Spatial object tracking data:
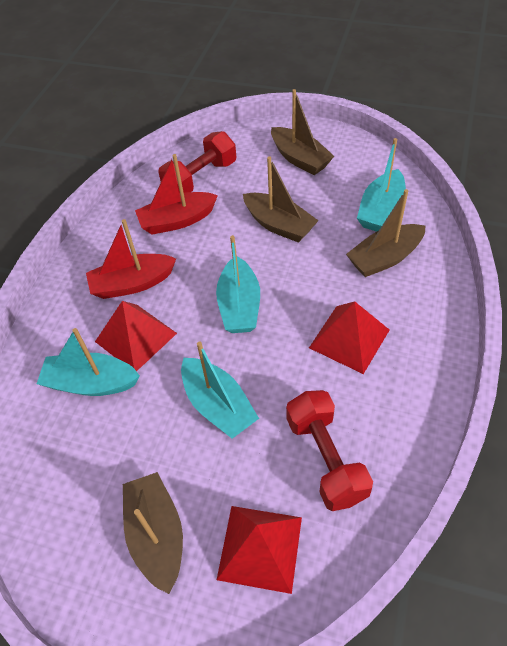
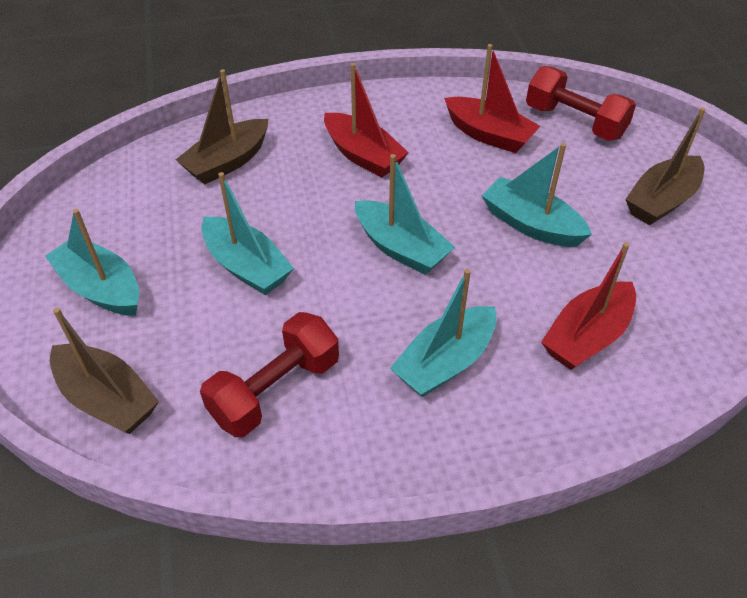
brown boat: 4 -> 3
red boat: 2 -> 3
red pyramid: 3 -> 0
turquoise boat: 4 -> 5

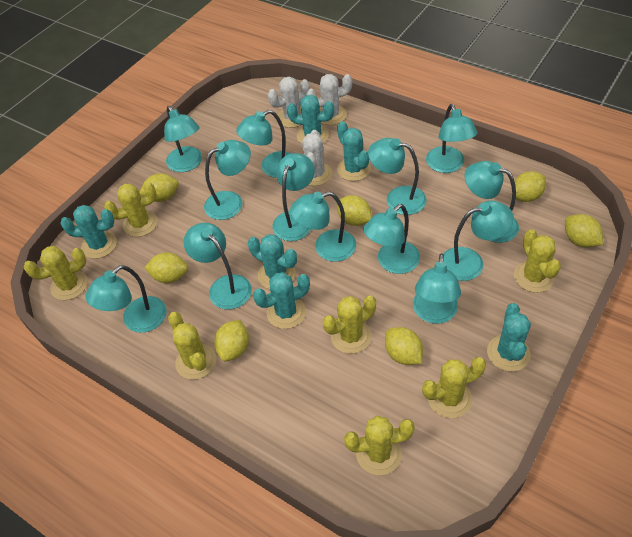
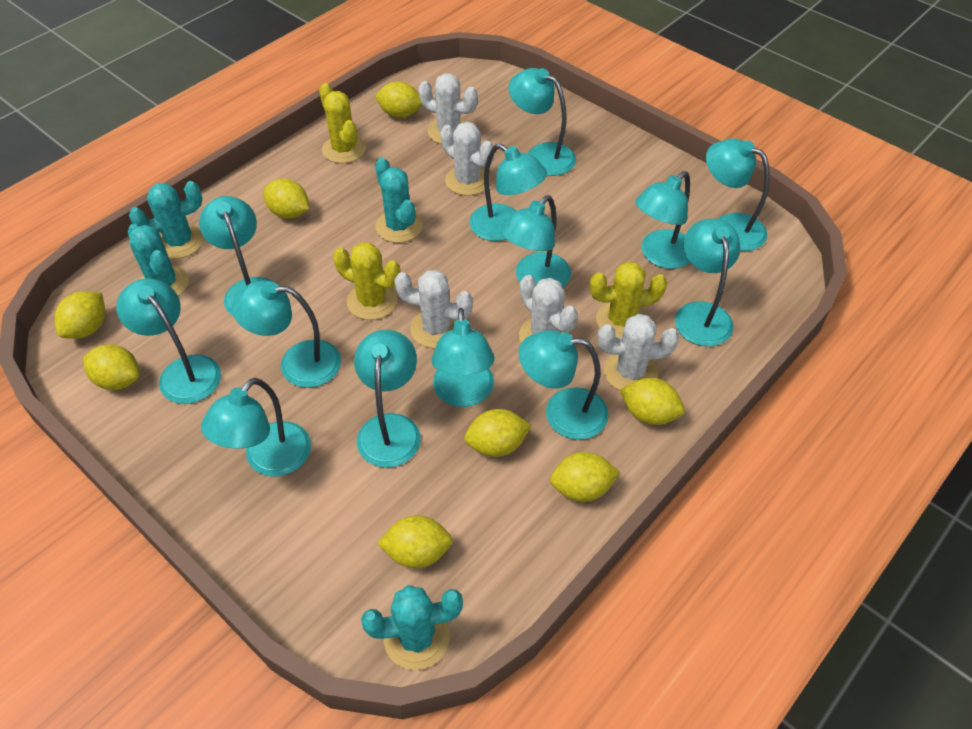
turquoise cactus: 6 -> 4
white cactus: 3 -> 5
yellow cactus: 7 -> 3
yellow lemon: 7 -> 8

=== Aim of the task ===
Retype the records above exactly. Leave the pictures out.

=== Exercise solution ===
brown boat: 4 -> 3
red boat: 2 -> 3
red pyramid: 3 -> 0
turquoise boat: 4 -> 5

turquoise cactus: 6 -> 4
white cactus: 3 -> 5
yellow cactus: 7 -> 3
yellow lemon: 7 -> 8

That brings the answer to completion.